→ **EXERCISE DIRECTIONS**
Copy the lines below word for word, skipping any image.

(Shape transformation data)
=== Section Start ===
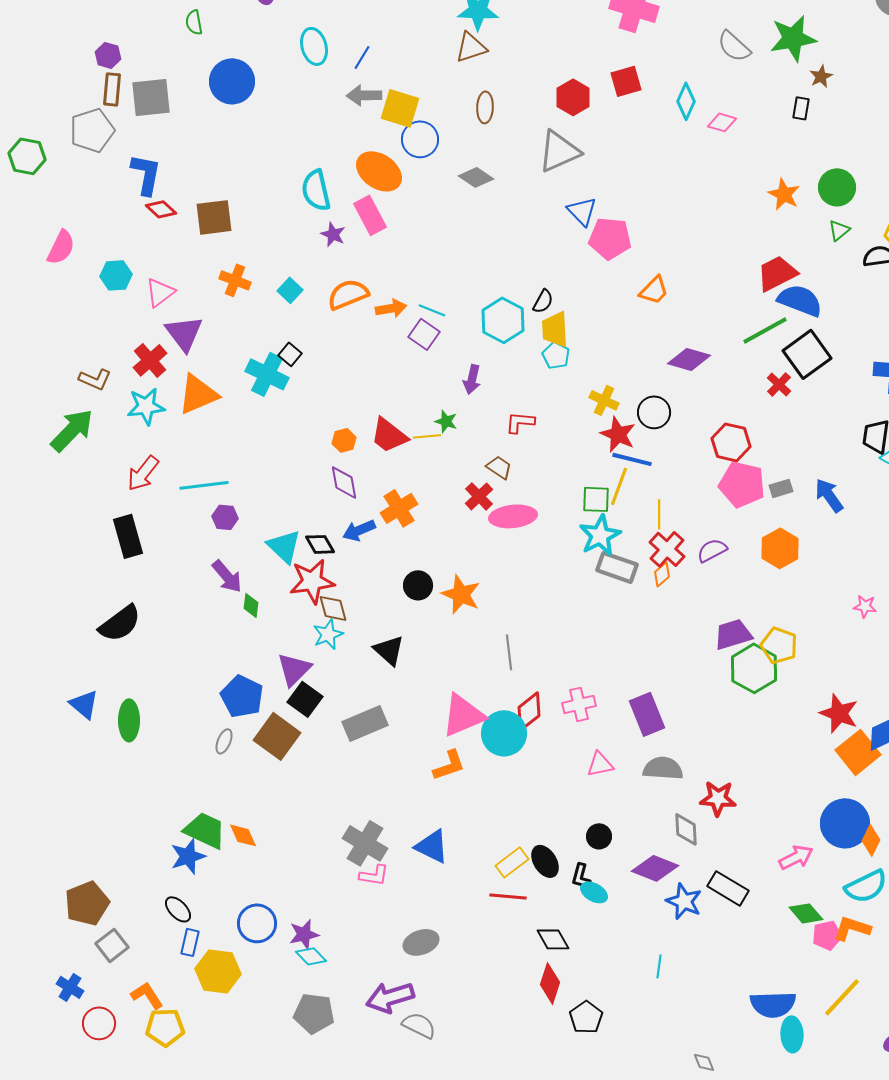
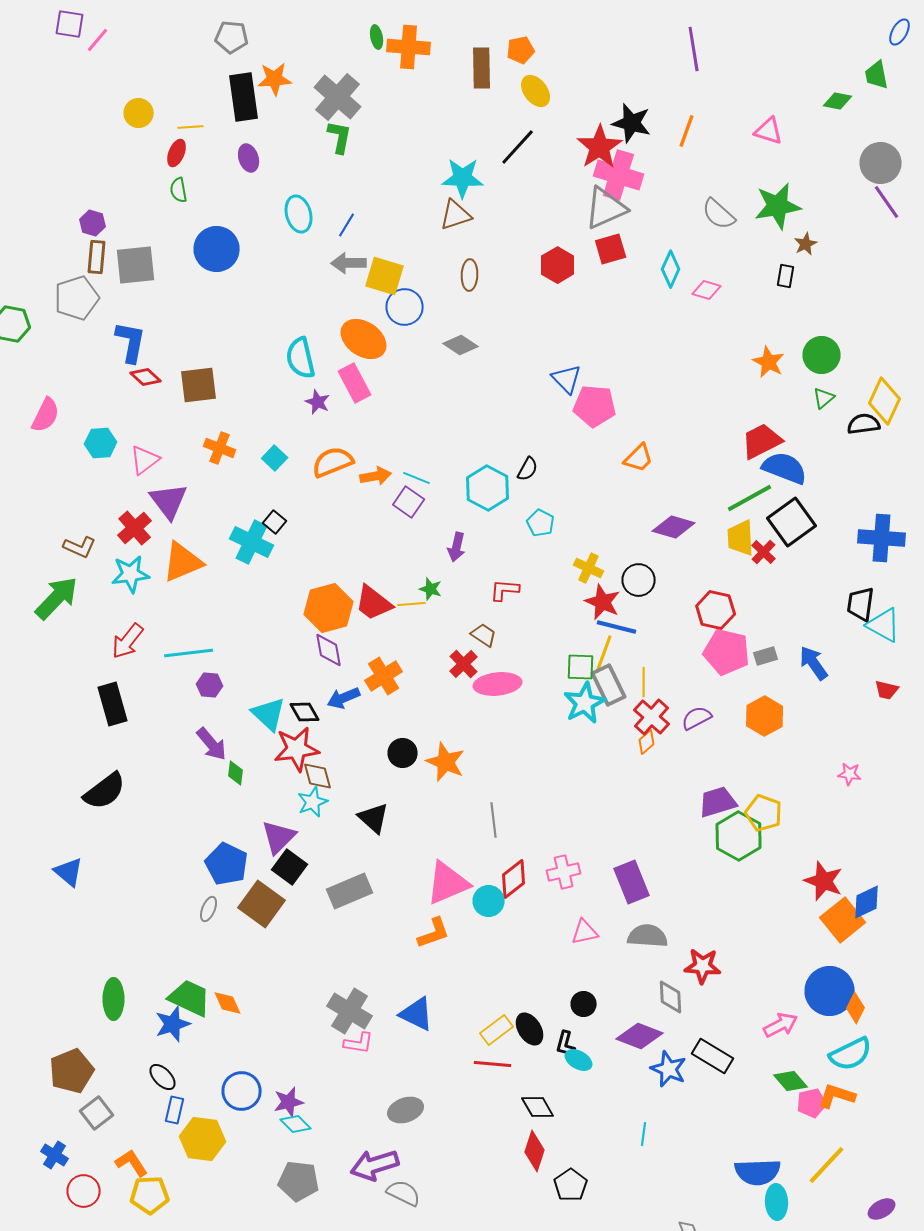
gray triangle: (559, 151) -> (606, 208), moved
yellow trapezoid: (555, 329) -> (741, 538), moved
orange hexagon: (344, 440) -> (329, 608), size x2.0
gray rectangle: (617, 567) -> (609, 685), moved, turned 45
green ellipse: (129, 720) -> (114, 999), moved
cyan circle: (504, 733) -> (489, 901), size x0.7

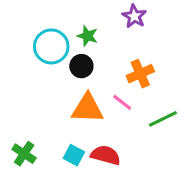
=== Section End ===
→ **RESULT OF THIS TASK**
gray triangle: (559, 151) -> (606, 208), moved
yellow trapezoid: (555, 329) -> (741, 538), moved
orange hexagon: (344, 440) -> (329, 608), size x2.0
gray rectangle: (617, 567) -> (609, 685), moved, turned 45
green ellipse: (129, 720) -> (114, 999), moved
cyan circle: (504, 733) -> (489, 901), size x0.7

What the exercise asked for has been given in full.